» Required action: The entries that follow should come back exactly, with no pictures among them.

─── Listed records

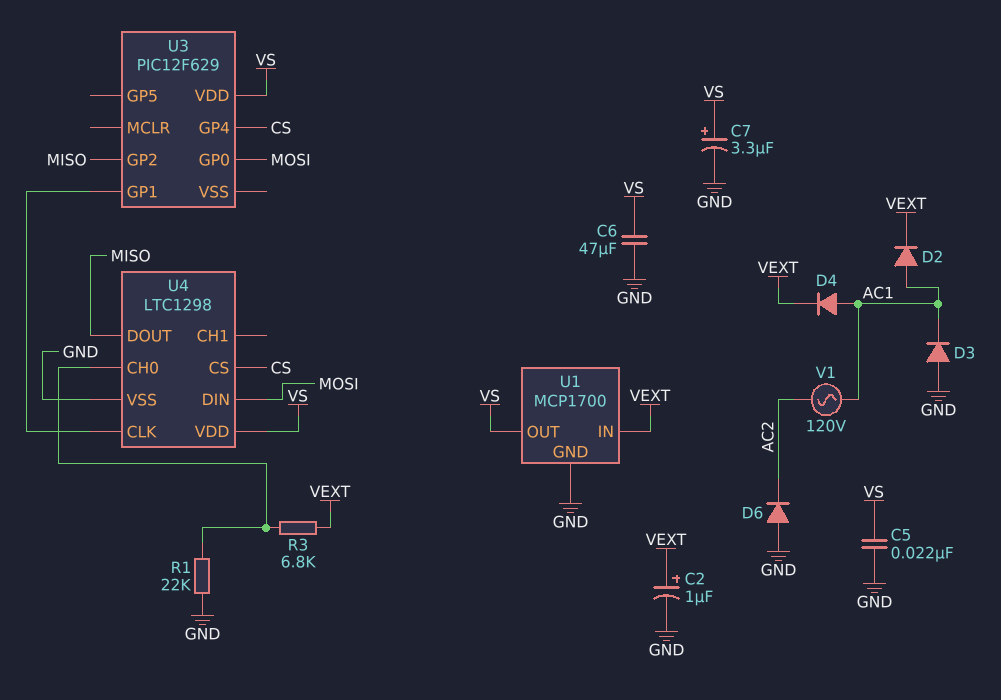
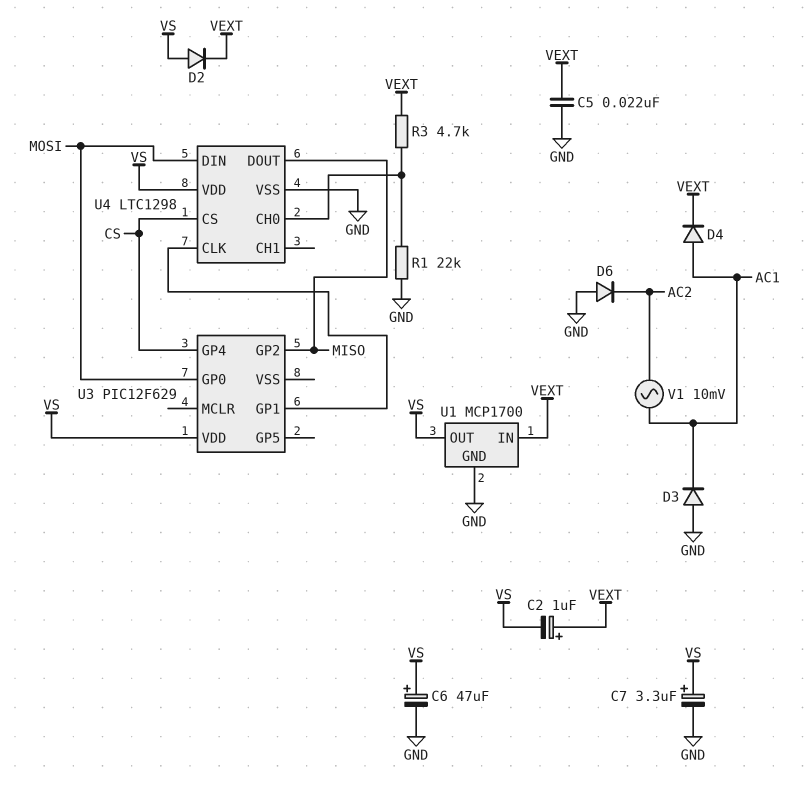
C2: 1uF (plus VEXT, minus GND) -> 1uF (plus VEXT, minus VS)
C5: 22nF (GND, VS) -> 22nF (GND, VEXT)
C6: 47uF (GND, VS) -> 47uF (plus VS, minus GND)
D2: diode (A AC1, K VEXT) -> diode (A VS, K VEXT)
R3: 6.8k (U4/CH0, VEXT) -> 4.7k (U4/CH0, VEXT)
V1: AC 120V (AC1, AC2) -> AC 10mV (AC1, AC2)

──────

» Result:
C2: 1uF (plus VEXT, minus GND) -> 1uF (plus VEXT, minus VS)
C5: 22nF (GND, VS) -> 22nF (GND, VEXT)
C6: 47uF (GND, VS) -> 47uF (plus VS, minus GND)
D2: diode (A AC1, K VEXT) -> diode (A VS, K VEXT)
R3: 6.8k (U4/CH0, VEXT) -> 4.7k (U4/CH0, VEXT)
V1: AC 120V (AC1, AC2) -> AC 10mV (AC1, AC2)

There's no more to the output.